ABOUT THIS TASK:
Copy every line of the data that contains the string "Kernel".

== == ==

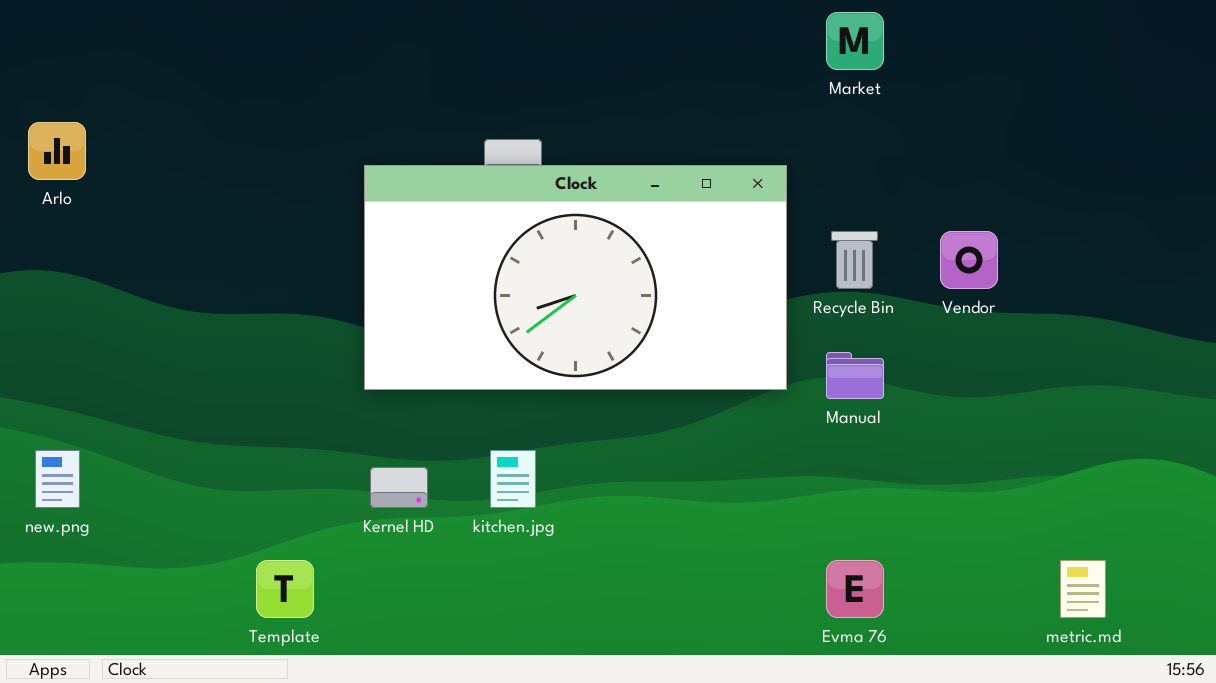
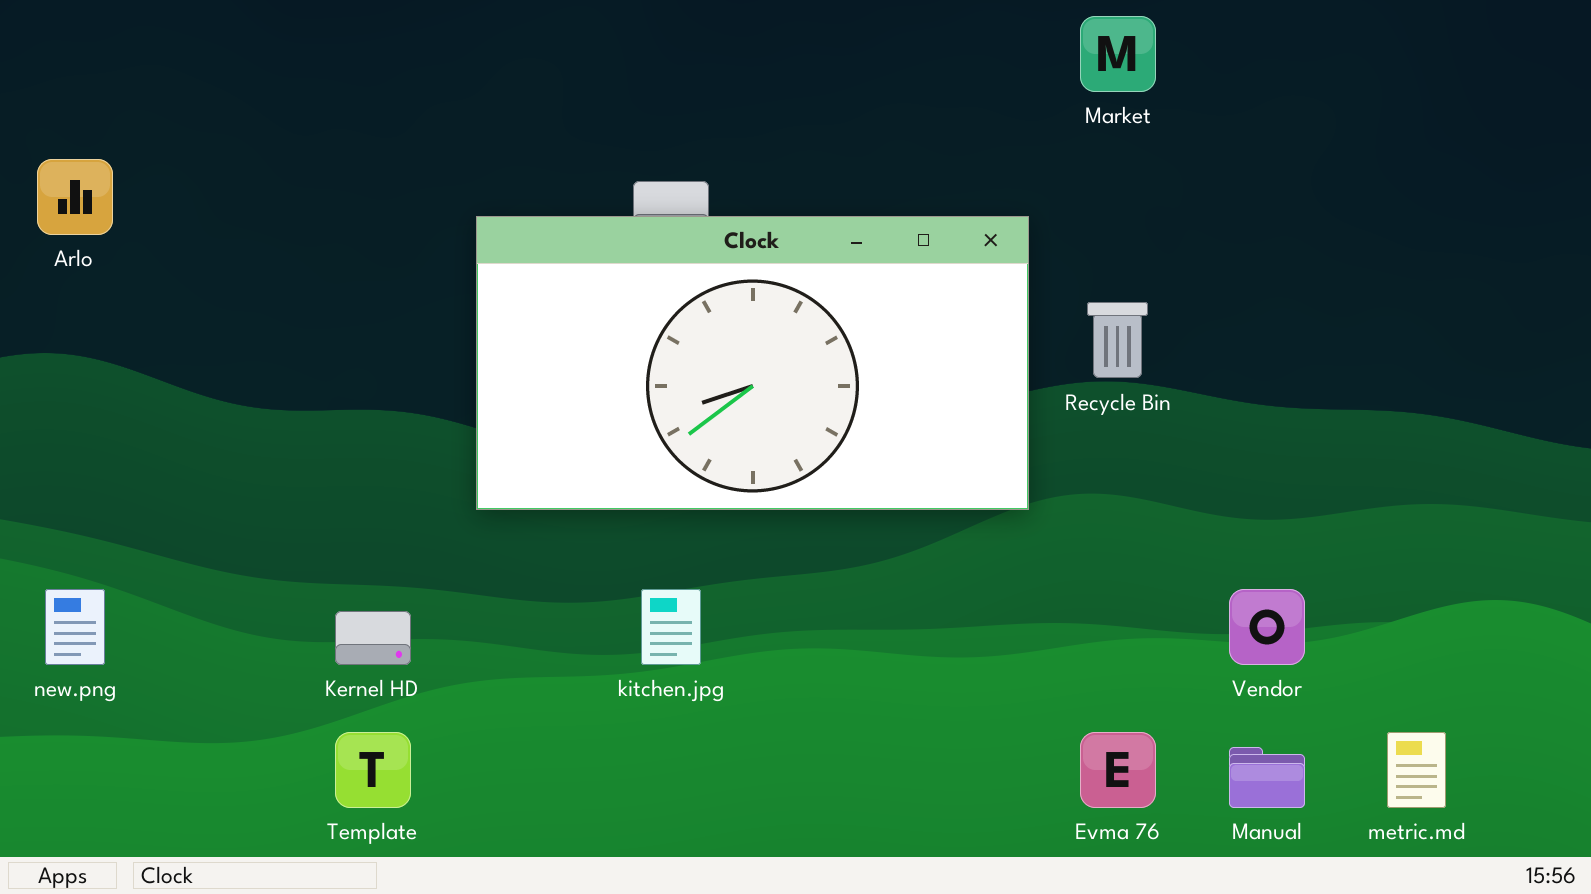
Vendor: [940,231,998,289] -> [1229,589,1305,665], moved
Manual: [826,352,884,399] -> [1229,747,1305,808], moved
Kernel HD: [370,467,428,508] -> [335,611,411,665], moved

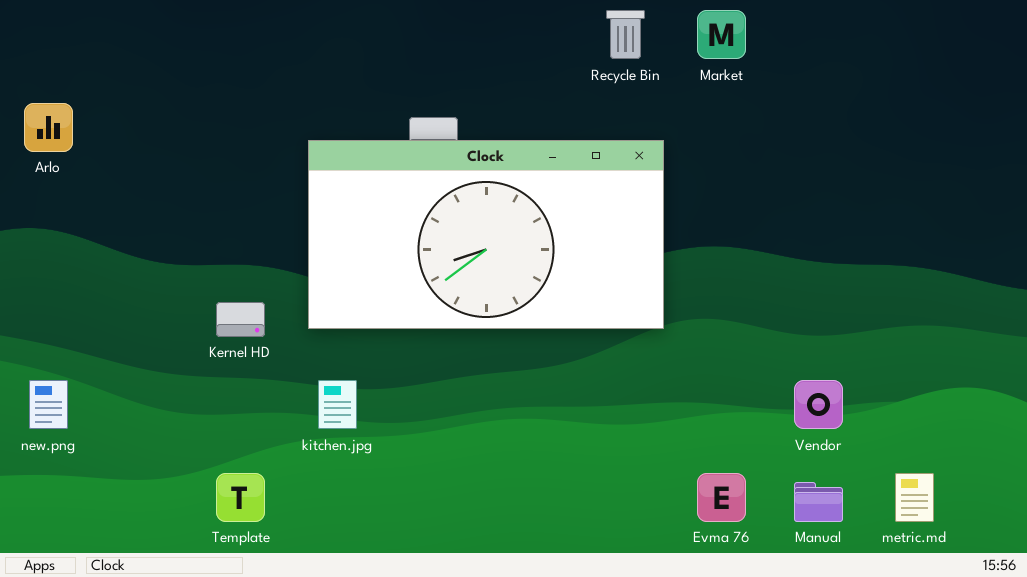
Recycle Bin: [1087,302,1148,378] -> [606,10,645,59], moved
kitchen.jpg: [641,589,701,665] -> [318,380,357,429], moved
Kernel HD: [335,611,411,665] -> [216,302,265,337], moved

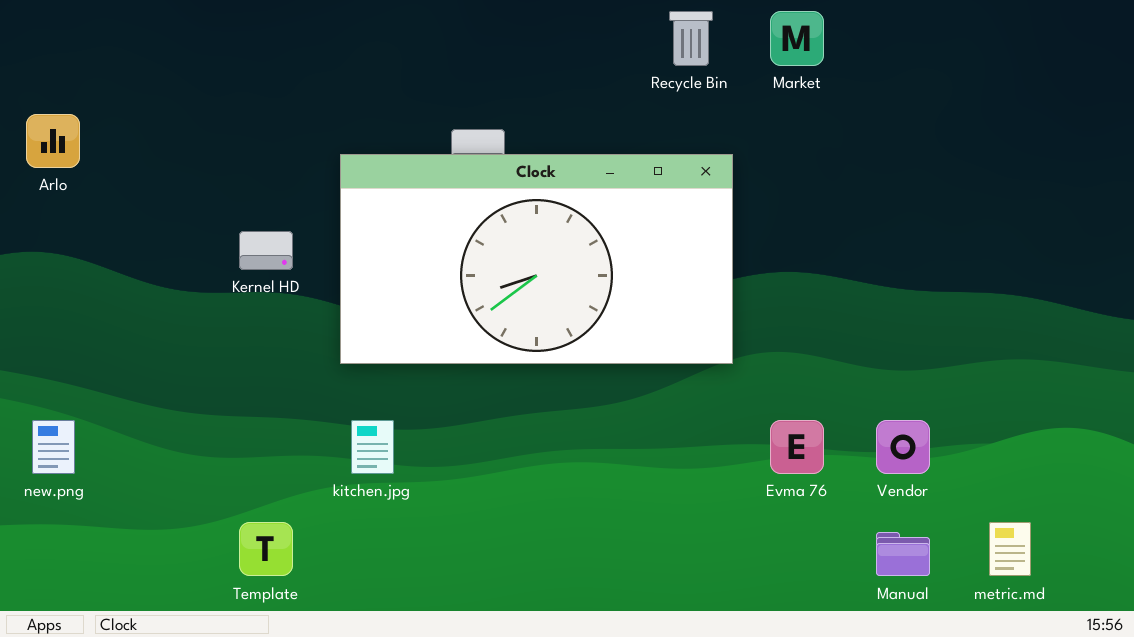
Kernel HD: [216,302,265,337] -> [239,231,293,270], moved
Evma 76: [697,473,746,522] -> [770,420,824,474], moved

== == ==

EXERCISE RESPONSE:
Kernel HD: [370,467,428,508] -> [335,611,411,665], moved
Kernel HD: [335,611,411,665] -> [216,302,265,337], moved
Kernel HD: [216,302,265,337] -> [239,231,293,270], moved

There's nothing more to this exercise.